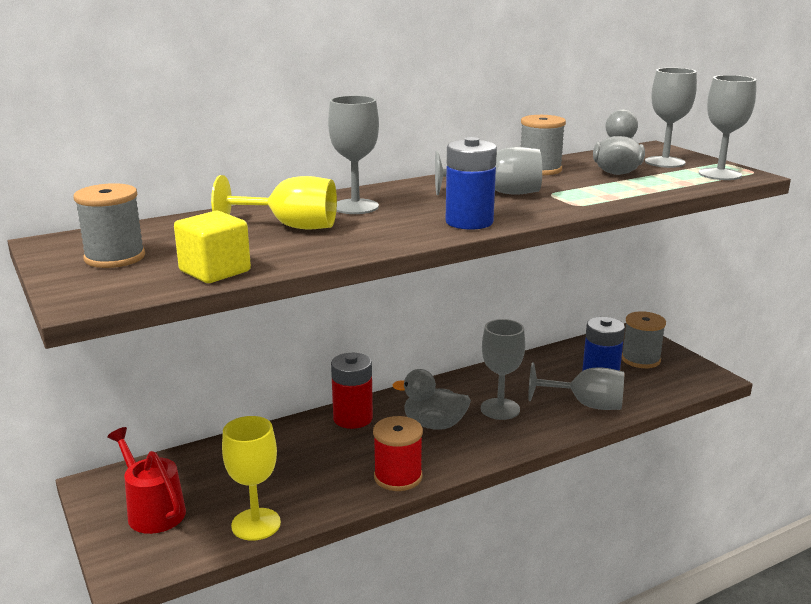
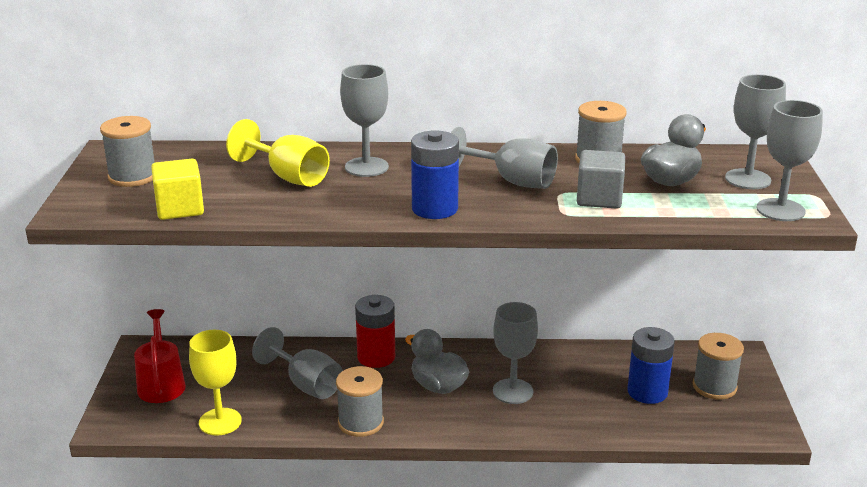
camera: 30 degrees right, 5 degrees up
(398, 477) = (360, 423): red spool -> grey spool
(586, 191) = (599, 198): none -> grey cube
(586, 405) = (600, 415): grey goblet -> grey goblet (306, 384)

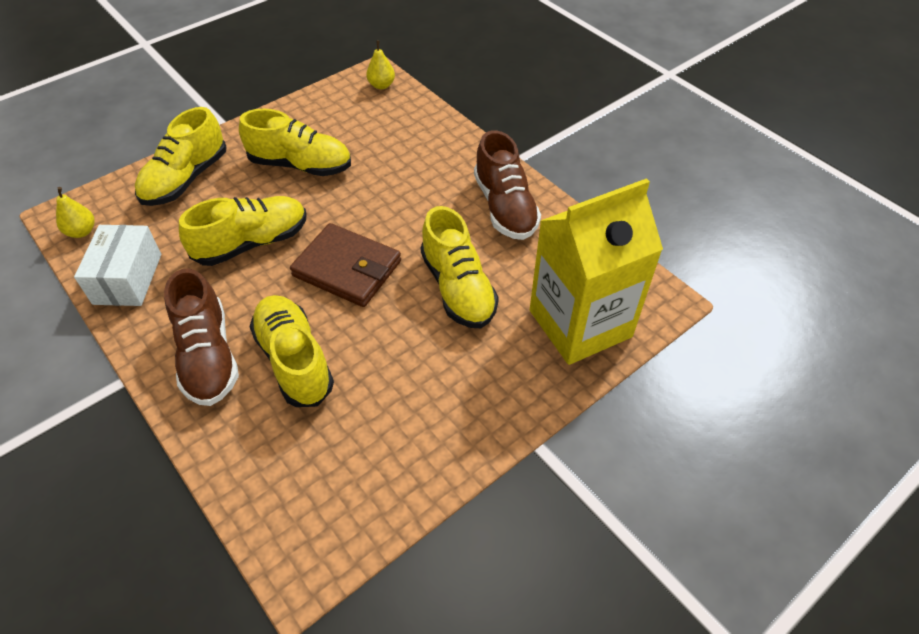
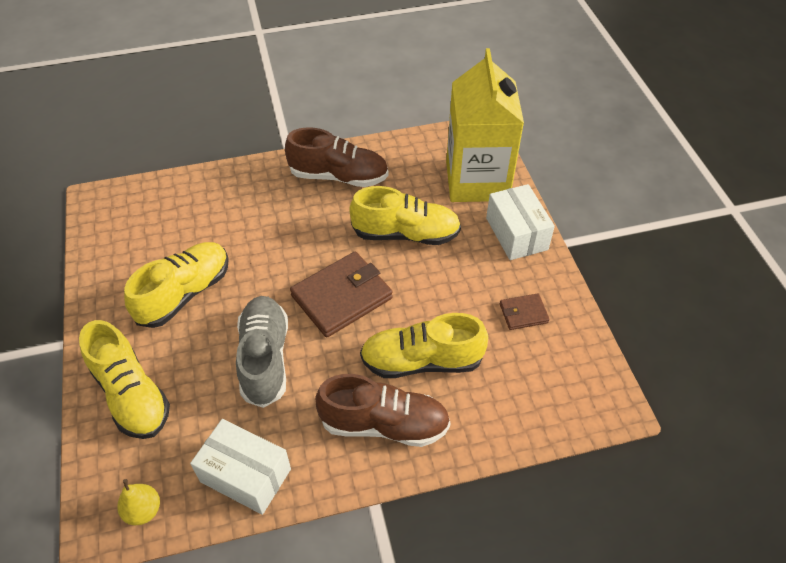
camera: 65 degrees left, 0 degrees up
(252, 243) = (265, 358): yellow shoe -> grey shoe
(381, 85) = (118, 200): yellow pear -> none
(400, 433) = (523, 313): none -> brown wallet
(519, 389) = (516, 234): none -> white box

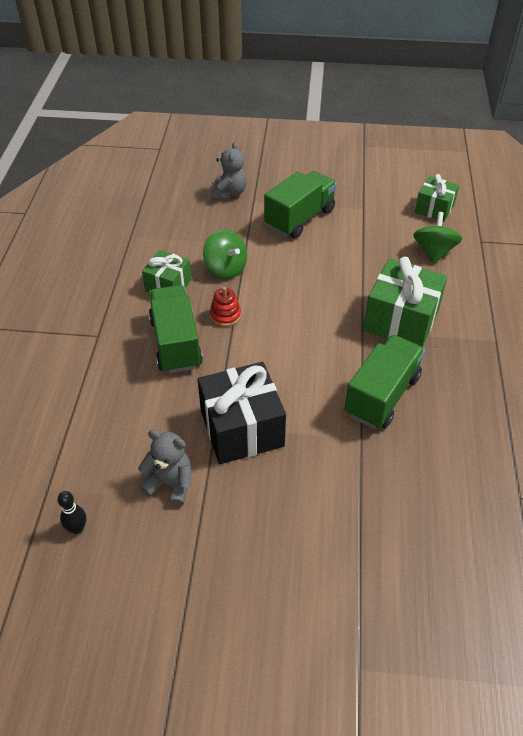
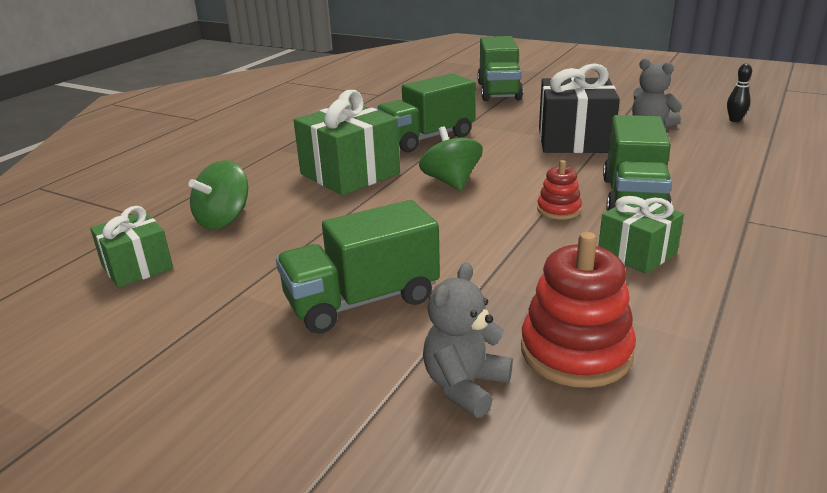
camera: 155 degrees left, 20 degrees down
(189, 217) = (575, 352): none -> red stacking toy
(226, 268) = (536, 256): green spinning top -> green spinning top (451, 182)
(377, 553) = (499, 91): none -> green truck

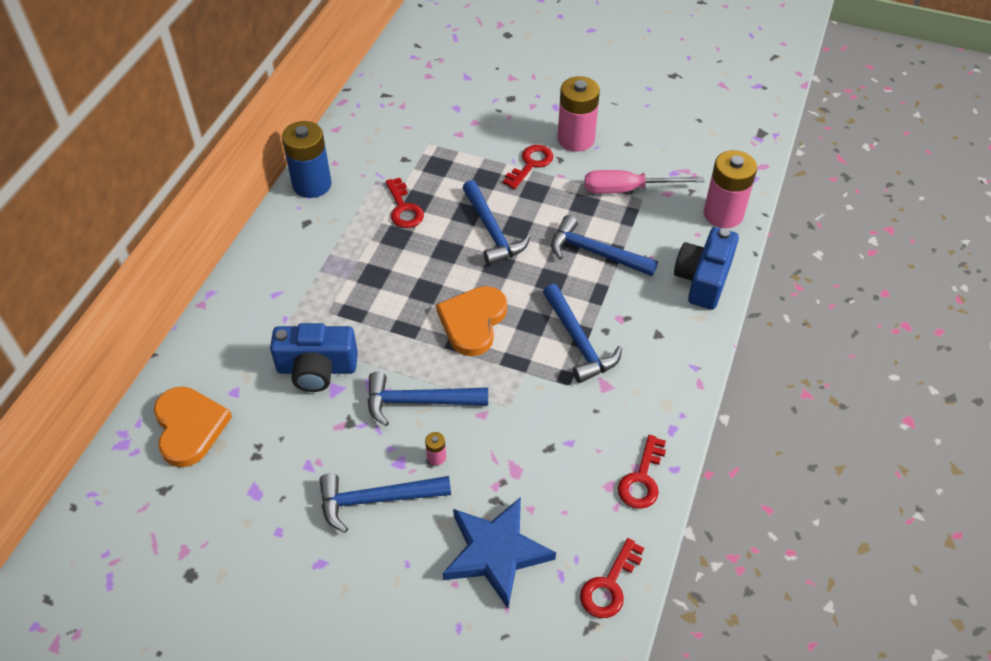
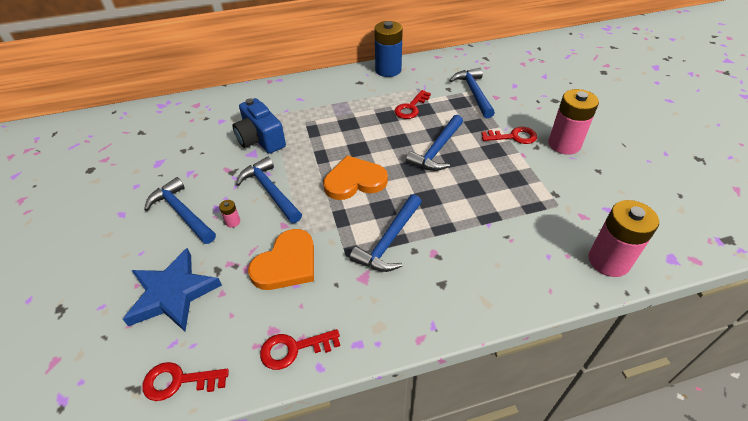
camera: 55 degrees right, 5 degrees down
(189, 427) = (186, 119): orange heart -> orange heart (286, 263)
(595, 253) = (478, 207): blue hammer -> blue hammer (473, 93)
(627, 189) = (556, 193): pink screwdriver -> none
(703, 279) = (527, 283): blue camera -> none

_Your objective_.
Your response should be each line that includes the word "yellow", copied from the records.

_Exercise output_.
(252, 243) = (265, 358): yellow shoe -> grey shoe
(381, 85) = (118, 200): yellow pear -> none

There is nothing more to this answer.